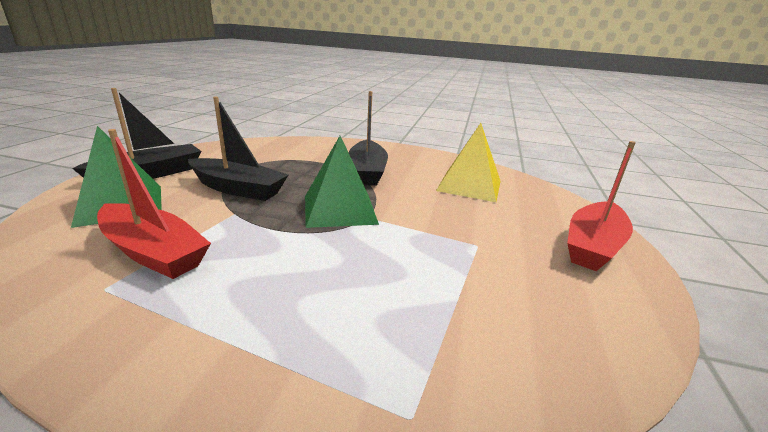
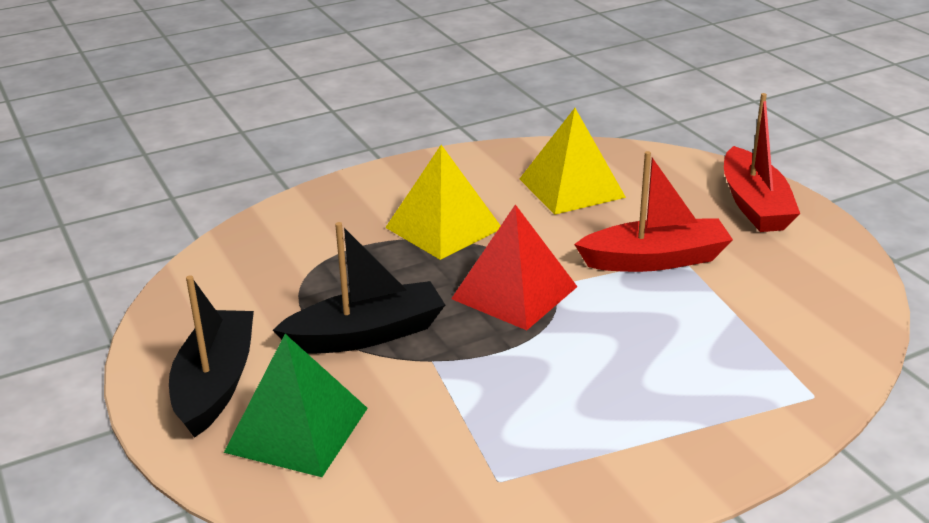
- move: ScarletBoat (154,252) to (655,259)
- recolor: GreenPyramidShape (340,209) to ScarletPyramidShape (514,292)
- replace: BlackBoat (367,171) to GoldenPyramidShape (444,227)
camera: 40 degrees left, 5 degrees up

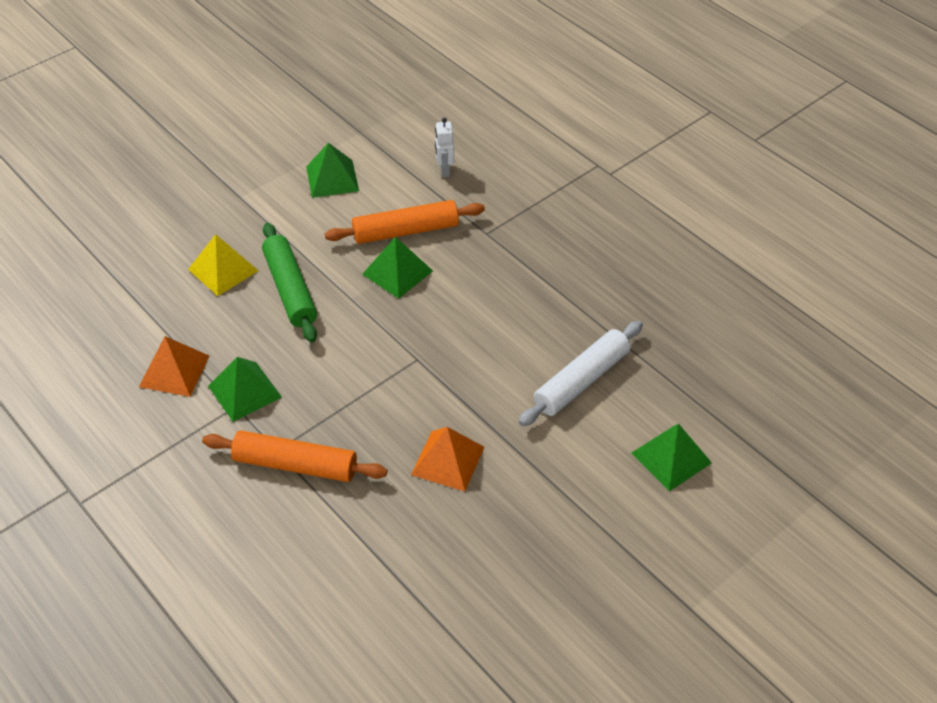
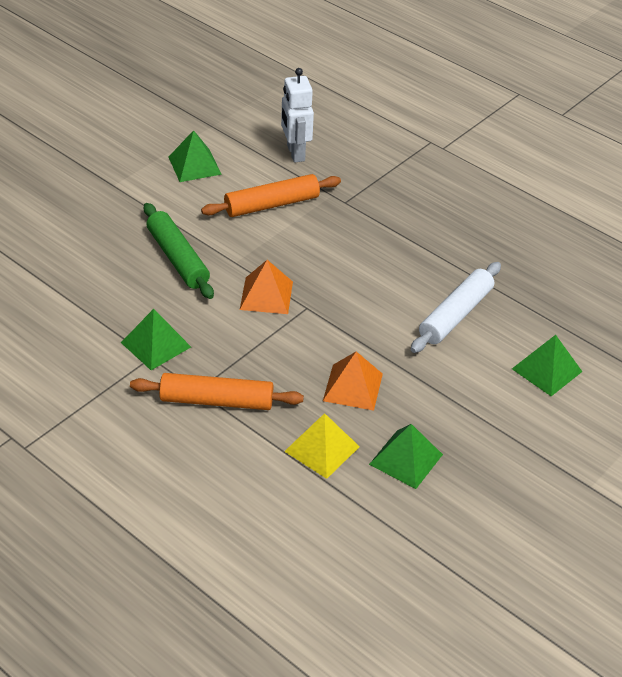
- move: BrightOrangePyramidShape (174,371) to (266,295)
- move: GoldenPyramidShape (223,270) to (322,448)
- move: GreenPyramidShape (397,272) to (406,459)
- resize: PureWhiteToyRobot (444,170) = (295,153) x1.63
camera: 10 degrees left, 5 degrees down

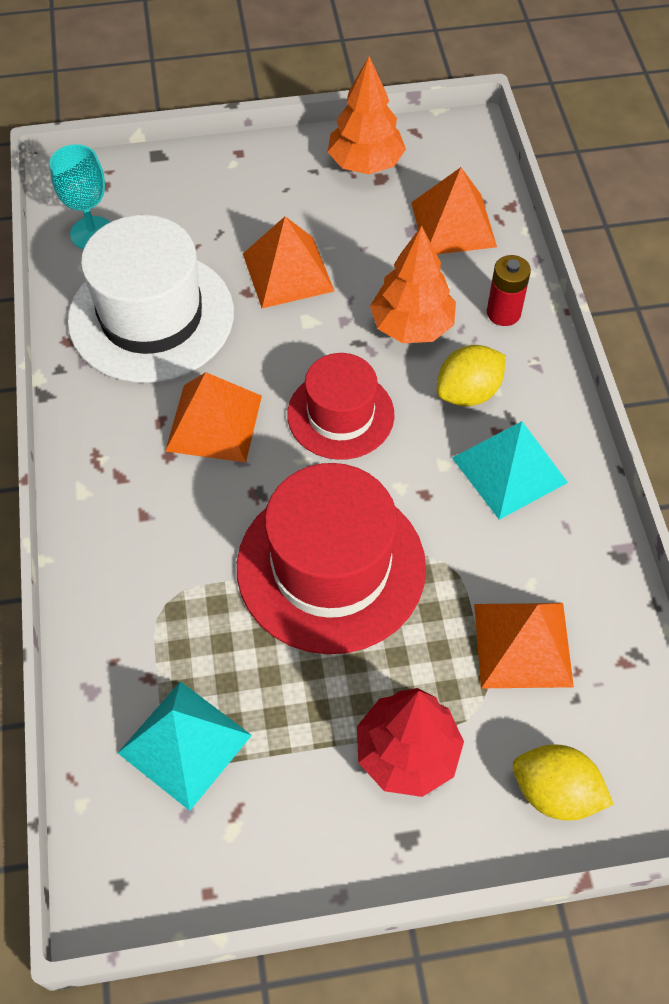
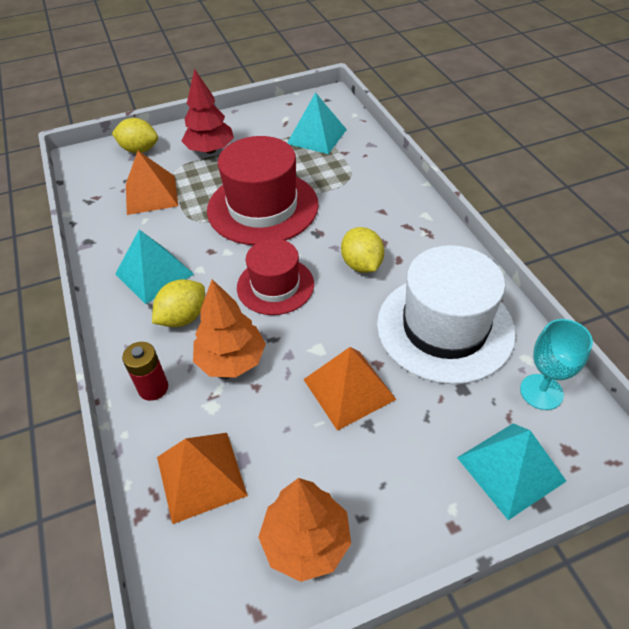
- replace: BrightOrangePyramidShape (214,423) to GoldenToyLemon (361,265)
- insert: TurquoisePyramidShape (510,468)
camera: 170 degrees right, 10 degrees down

**Work to complete**:
Look above for the line with "- recolor: GreenPyramidShape", then print it and each line after it down to and including the line with "- move: GreenPyramidShape". Leave out the pictures and keep the wording exact.

**Answer to this problem**:
- recolor: GreenPyramidShape (340,209) to ScarletPyramidShape (514,292)
- replace: BlackBoat (367,171) to GoldenPyramidShape (444,227)
camera: 40 degrees left, 5 degrees up

- move: BrightOrangePyramidShape (174,371) to (266,295)
- move: GoldenPyramidShape (223,270) to (322,448)
- move: GreenPyramidShape (397,272) to (406,459)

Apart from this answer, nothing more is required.